» **EXCERPTED RECORDS**
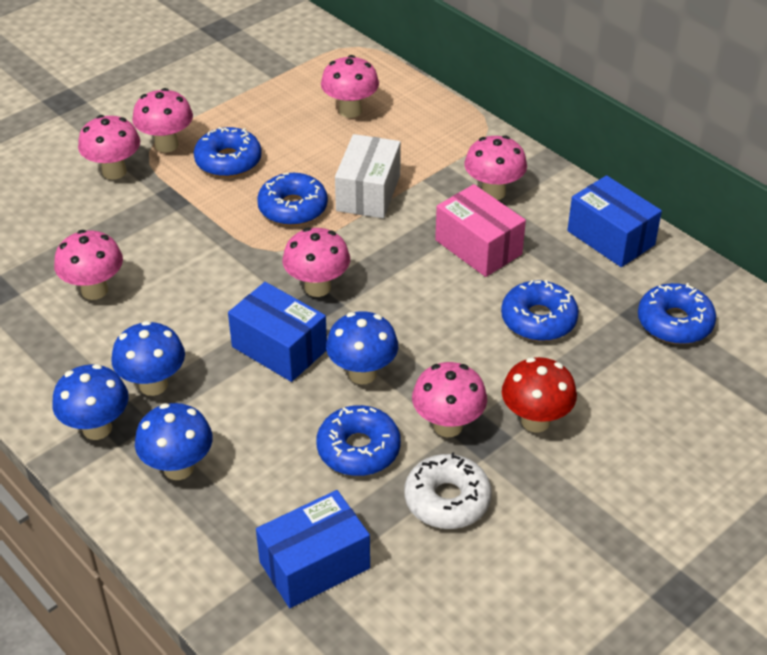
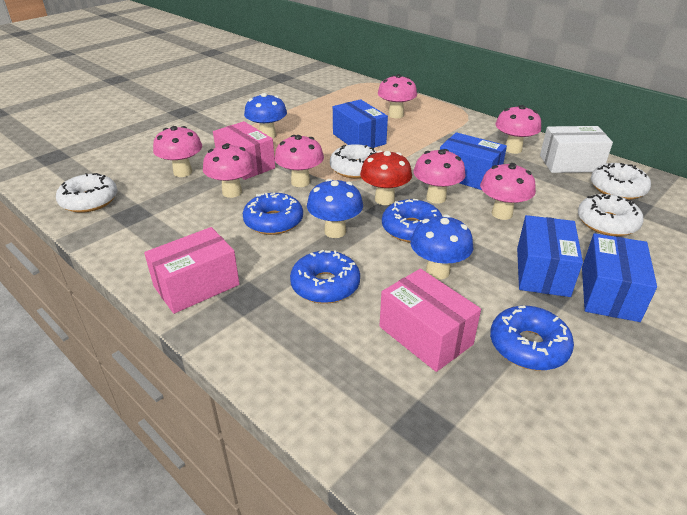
blue box: 3 -> 4
blue donut: 5 -> 4
blue mushroom: 4 -> 3
pink box: 1 -> 3
white donut: 1 -> 4

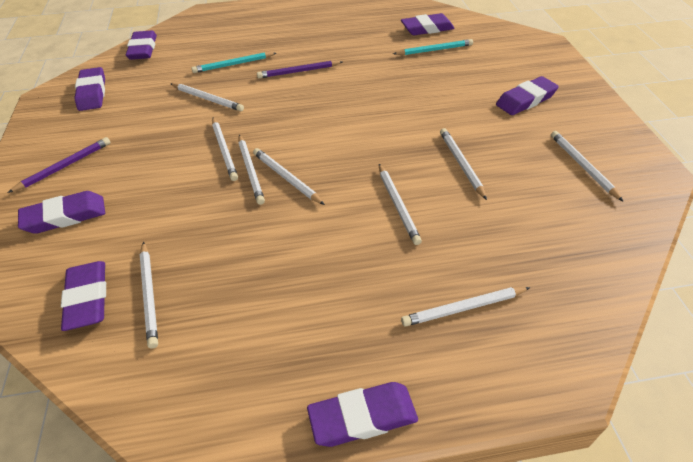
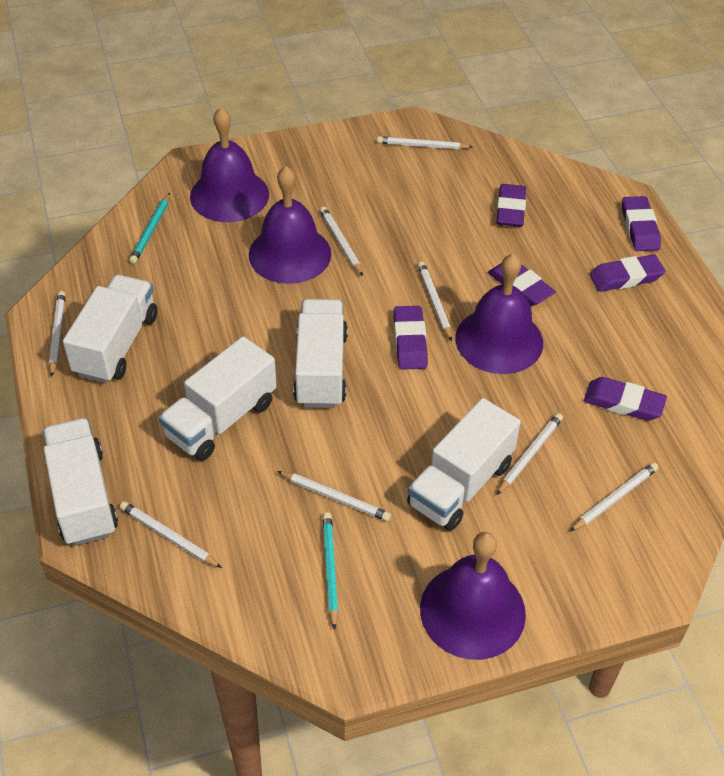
purple bell: 0 -> 4
purple eraser: 7 -> 6
purple pencil: 2 -> 0
white pencil: 9 -> 8
white truck: 0 -> 5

» **YOUR TASK**
Set down exactly, and only, the lines from the one containing "pink box: 1 -> 3" through the last line of the entries. Pictures do not belong in the copy.

» **SOLUTION**
pink box: 1 -> 3
white donut: 1 -> 4

purple bell: 0 -> 4
purple eraser: 7 -> 6
purple pencil: 2 -> 0
white pencil: 9 -> 8
white truck: 0 -> 5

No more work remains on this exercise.